HOW TO COMPLETE THIS TASK - Retype, exactly as they appear below, the lines between the line holding "(452, 77) = (667, 112): blue" and the line holding "(398, 167) = (331, 133): turquoise", both ends included.

GIVEN INFORMATION -
┏━━

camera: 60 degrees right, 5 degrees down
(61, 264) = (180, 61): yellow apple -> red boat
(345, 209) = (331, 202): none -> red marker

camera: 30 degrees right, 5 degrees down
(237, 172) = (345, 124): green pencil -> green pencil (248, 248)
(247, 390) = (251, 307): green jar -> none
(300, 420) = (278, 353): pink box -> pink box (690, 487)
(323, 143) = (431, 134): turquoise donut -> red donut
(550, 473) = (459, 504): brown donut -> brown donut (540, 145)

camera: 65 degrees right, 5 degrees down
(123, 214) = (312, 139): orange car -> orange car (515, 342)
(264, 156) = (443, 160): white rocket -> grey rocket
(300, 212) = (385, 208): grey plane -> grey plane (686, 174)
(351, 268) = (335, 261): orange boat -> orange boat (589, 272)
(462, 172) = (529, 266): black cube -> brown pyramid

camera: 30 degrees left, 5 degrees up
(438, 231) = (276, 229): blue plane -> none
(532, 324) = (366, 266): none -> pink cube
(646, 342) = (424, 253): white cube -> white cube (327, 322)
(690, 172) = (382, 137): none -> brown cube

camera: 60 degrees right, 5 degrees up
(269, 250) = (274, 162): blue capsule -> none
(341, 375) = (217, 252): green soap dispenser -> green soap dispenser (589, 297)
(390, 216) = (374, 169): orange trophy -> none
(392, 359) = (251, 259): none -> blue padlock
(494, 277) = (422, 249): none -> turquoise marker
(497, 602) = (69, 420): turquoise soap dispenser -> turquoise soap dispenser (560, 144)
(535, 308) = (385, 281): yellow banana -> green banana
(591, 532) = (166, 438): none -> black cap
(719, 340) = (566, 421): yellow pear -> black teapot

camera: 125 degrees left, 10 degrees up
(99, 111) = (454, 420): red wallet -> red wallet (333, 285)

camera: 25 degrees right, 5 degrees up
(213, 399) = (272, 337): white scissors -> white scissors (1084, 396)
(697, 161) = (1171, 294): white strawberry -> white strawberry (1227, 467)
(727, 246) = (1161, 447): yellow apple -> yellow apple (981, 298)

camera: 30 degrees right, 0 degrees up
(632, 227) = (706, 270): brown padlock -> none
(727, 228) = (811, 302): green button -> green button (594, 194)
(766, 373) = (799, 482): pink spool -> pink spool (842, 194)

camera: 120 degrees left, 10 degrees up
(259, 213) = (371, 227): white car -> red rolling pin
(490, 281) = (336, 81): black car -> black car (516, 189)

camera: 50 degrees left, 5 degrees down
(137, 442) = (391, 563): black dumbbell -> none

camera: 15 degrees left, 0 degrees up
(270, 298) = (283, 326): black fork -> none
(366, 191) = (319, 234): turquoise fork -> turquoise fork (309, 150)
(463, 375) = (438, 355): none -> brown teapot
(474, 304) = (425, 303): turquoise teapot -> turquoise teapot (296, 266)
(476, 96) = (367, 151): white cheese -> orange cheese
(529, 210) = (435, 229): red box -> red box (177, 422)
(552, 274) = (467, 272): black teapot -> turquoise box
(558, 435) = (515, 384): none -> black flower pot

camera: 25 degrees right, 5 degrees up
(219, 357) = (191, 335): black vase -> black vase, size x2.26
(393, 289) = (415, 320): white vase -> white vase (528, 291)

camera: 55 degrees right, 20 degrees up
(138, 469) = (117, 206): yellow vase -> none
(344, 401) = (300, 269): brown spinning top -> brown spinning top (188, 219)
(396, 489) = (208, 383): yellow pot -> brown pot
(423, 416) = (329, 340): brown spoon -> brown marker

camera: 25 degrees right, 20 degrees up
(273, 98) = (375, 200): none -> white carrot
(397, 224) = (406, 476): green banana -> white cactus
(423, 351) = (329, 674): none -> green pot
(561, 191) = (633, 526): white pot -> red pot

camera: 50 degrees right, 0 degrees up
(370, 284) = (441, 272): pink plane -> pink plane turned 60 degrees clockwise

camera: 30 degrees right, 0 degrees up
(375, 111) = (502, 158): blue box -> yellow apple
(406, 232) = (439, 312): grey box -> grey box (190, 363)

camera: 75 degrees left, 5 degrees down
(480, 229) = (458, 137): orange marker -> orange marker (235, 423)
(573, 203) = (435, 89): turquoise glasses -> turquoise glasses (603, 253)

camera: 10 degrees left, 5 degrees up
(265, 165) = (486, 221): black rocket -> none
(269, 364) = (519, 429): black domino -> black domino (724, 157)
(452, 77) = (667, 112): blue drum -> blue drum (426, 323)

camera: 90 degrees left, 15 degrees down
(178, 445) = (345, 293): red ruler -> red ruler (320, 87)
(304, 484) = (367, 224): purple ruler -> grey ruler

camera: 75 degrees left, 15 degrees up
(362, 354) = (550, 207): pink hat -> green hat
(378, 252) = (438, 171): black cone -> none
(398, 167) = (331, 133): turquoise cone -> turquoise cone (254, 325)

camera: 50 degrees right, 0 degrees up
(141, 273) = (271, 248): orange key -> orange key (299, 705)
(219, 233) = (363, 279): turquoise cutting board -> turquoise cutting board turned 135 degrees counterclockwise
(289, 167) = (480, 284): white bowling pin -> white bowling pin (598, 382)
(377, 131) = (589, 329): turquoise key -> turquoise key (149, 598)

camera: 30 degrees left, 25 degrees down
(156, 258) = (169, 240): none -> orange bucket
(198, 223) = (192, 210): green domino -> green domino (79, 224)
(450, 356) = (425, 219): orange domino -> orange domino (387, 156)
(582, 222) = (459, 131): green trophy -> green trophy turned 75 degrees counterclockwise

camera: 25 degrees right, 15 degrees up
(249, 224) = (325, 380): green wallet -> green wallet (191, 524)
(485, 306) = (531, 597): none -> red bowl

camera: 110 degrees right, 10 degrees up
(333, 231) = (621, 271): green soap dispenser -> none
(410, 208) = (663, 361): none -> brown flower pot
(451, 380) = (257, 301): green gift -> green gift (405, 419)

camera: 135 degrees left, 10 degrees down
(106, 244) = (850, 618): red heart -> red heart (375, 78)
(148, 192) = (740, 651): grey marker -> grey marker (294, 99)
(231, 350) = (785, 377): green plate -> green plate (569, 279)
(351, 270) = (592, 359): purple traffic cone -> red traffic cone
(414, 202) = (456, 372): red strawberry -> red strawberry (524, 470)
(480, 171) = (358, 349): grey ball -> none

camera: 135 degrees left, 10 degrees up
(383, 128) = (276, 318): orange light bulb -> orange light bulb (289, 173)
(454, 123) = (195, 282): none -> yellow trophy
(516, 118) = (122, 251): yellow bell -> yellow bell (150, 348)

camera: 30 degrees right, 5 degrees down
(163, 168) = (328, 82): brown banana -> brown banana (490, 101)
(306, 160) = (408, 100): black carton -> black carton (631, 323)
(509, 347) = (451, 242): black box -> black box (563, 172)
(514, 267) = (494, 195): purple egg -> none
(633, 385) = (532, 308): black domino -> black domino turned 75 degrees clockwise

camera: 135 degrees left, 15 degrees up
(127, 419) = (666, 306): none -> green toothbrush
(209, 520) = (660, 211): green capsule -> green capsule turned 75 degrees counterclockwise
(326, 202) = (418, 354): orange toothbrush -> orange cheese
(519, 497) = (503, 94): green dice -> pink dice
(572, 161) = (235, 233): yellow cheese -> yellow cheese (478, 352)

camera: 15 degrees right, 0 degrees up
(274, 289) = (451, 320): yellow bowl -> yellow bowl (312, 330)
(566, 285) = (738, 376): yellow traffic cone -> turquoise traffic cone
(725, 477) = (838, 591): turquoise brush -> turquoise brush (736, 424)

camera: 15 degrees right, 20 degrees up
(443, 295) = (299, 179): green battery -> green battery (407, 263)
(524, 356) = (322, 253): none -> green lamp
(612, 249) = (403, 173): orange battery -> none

┗━━

EXERCISE RESULT -
(452, 77) = (667, 112): blue drum -> blue drum (426, 323)

camera: 90 degrees left, 15 degrees down
(178, 445) = (345, 293): red ruler -> red ruler (320, 87)
(304, 484) = (367, 224): purple ruler -> grey ruler

camera: 75 degrees left, 15 degrees up
(362, 354) = (550, 207): pink hat -> green hat
(378, 252) = (438, 171): black cone -> none
(398, 167) = (331, 133): turquoise cone -> turquoise cone (254, 325)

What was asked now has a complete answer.